[Image crops with footprint polygons]
=-=-=-=-=

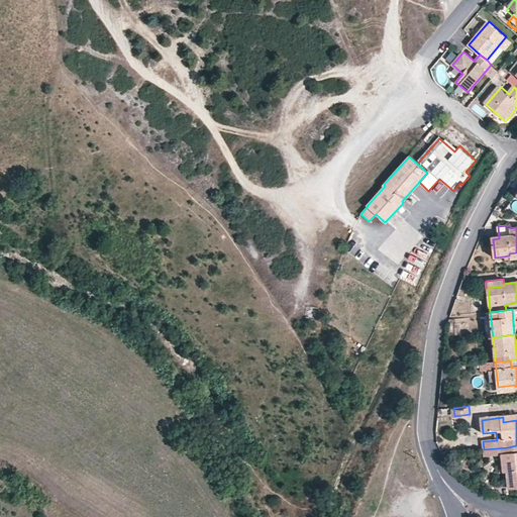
[(516,445),(508,447),(508,454),(510,472),(507,472),(509,489),(516,488),(516,445)]
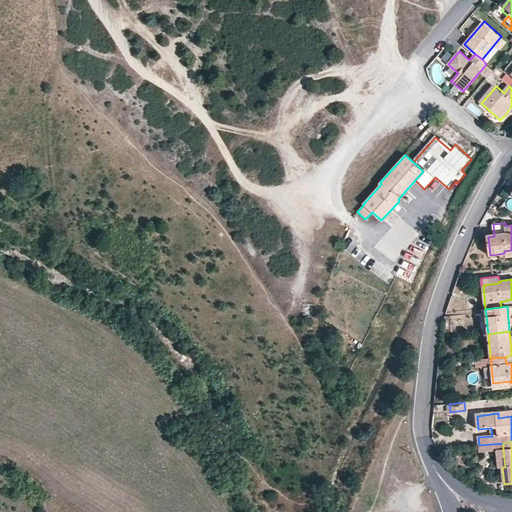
[(503,450),(503,443),(479,445),(480,452),(503,450)]
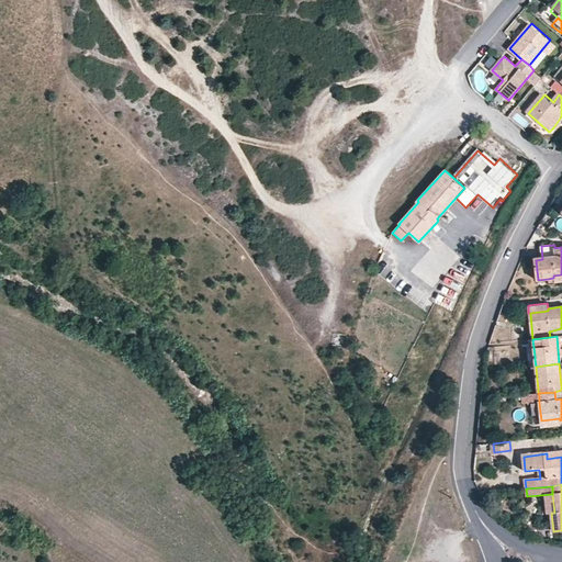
All buildings are outlined.
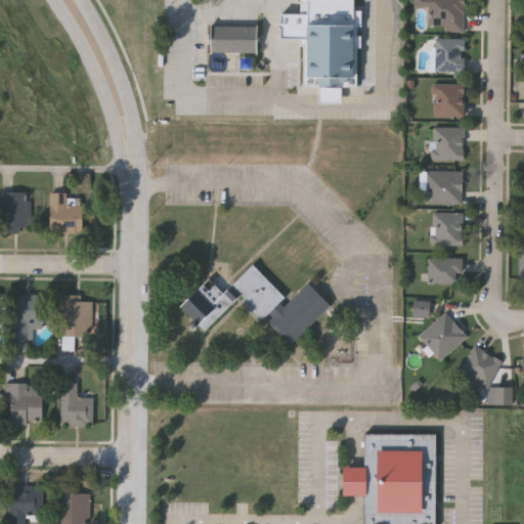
[(353,0),(353,9),(361,9),(361,24),(357,24),(357,34),(361,34),(360,45),(357,45),(356,86),(341,86),(341,102),(319,101),(319,85),(304,85),(304,38),(281,38),(281,12),(300,12),(300,0),(353,0)]
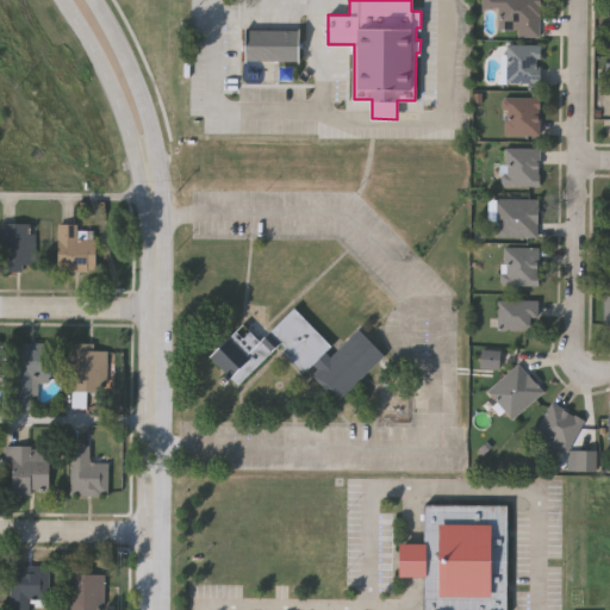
[(539,0),(540,35),(515,35),(515,26),(499,26),(498,0),(539,0)]
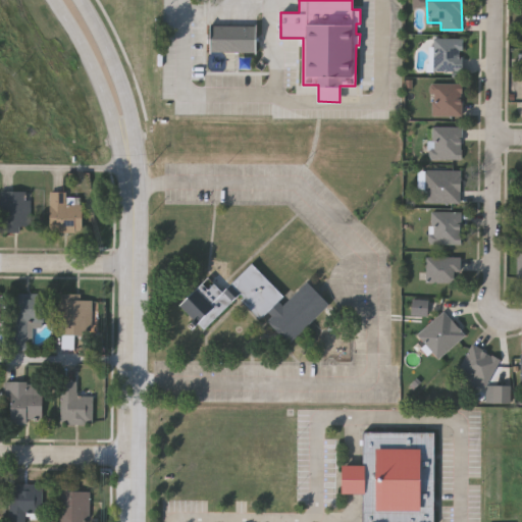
[(210,23),(257,23),(256,52),(210,51),(210,23)]
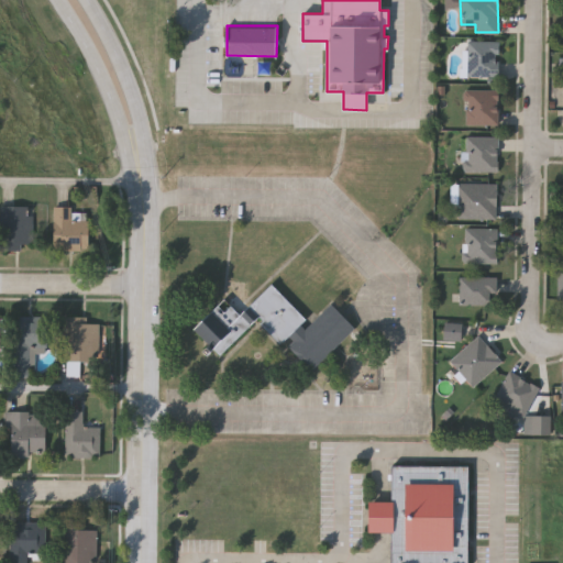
[(498,75),(467,75),(467,40),(498,40),(498,75)]
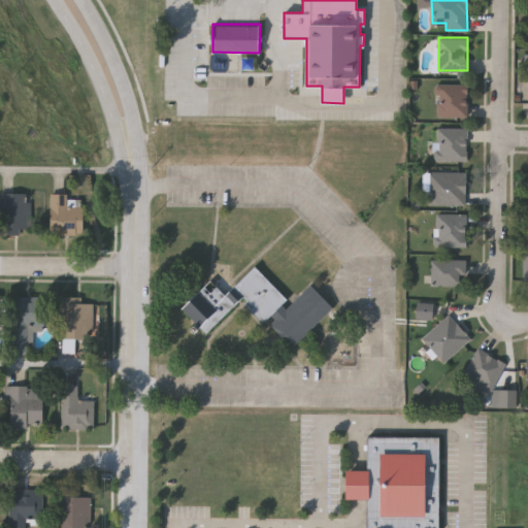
[(436,116),(436,83),(467,83),(467,116),(436,116)]
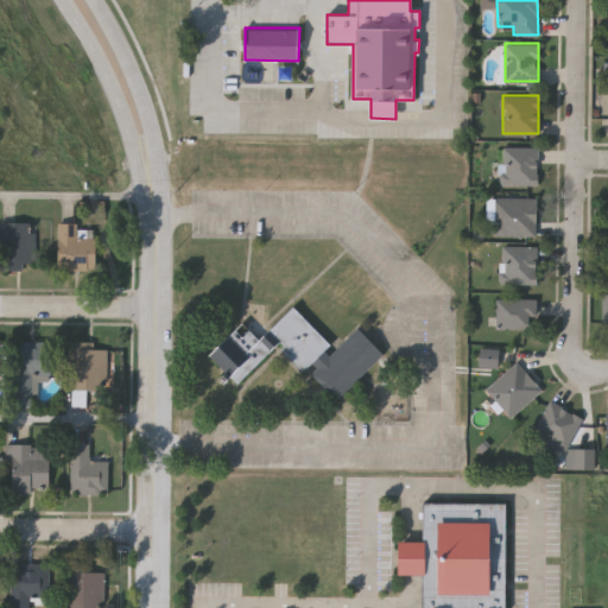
[(537,183),(502,183),(502,146),(537,146),(537,183)]
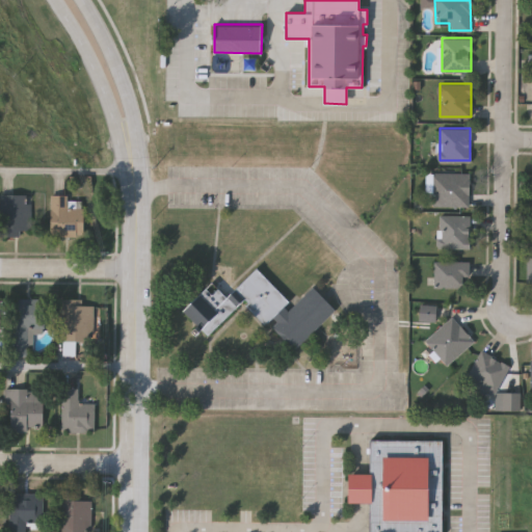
[(469,205),(432,205),(432,171),(469,171),(469,205)]
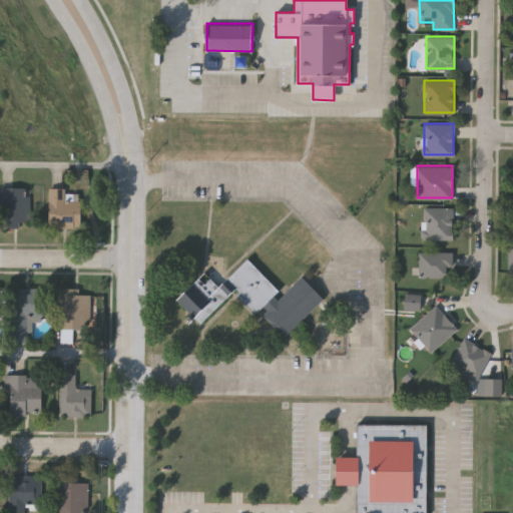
[(0,224),(0,186),(29,186),(29,224),(0,224)]
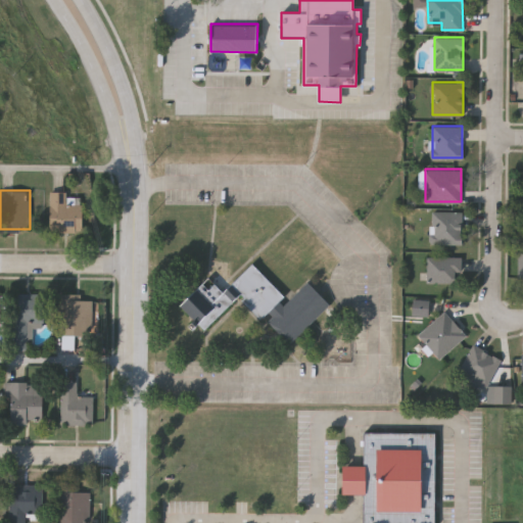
[(51,231),(51,191),(67,191),(67,202),(84,202),(84,231),(51,231)]
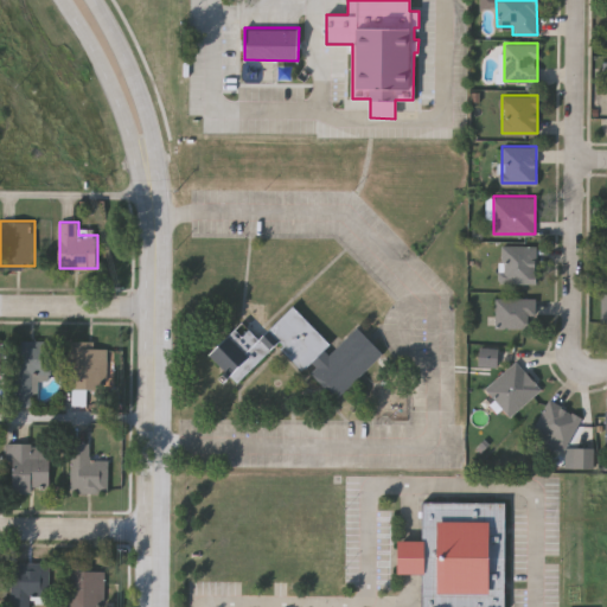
[(535,282),(502,282),(502,244),(535,244),(535,282)]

=-=-=-=-=

## TASK DESCRIPTION
Apart from the images, the entries above must be returned without alteration.

## RESULT
[(516,445),(508,447),(508,454),(510,472),(507,472),(509,489),(516,488),(516,445)]
[(503,450),(503,443),(479,445),(480,452),(503,450)]
All buildings are outlined.
[(353,0),(353,9),(361,9),(361,24),(357,24),(357,34),(361,34),(360,45),(357,45),(356,86),(341,86),(341,102),(319,101),(319,85),(304,85),(304,38),(281,38),(281,12),(300,12),(300,0),(353,0)]
[(539,0),(540,35),(515,35),(515,26),(499,26),(498,0),(539,0)]
[(210,23),(257,23),(256,52),(210,51),(210,23)]
[(498,75),(467,75),(467,40),(498,40),(498,75)]
[(436,116),(436,83),(467,83),(467,116),(436,116)]
[(537,183),(502,183),(502,146),(537,146),(537,183)]
[(469,205),(432,205),(432,171),(469,171),(469,205)]
[(0,224),(0,186),(29,186),(29,224),(0,224)]
[(51,231),(51,191),(67,191),(67,202),(84,202),(84,231),(51,231)]
[(535,282),(502,282),(502,244),(535,244),(535,282)]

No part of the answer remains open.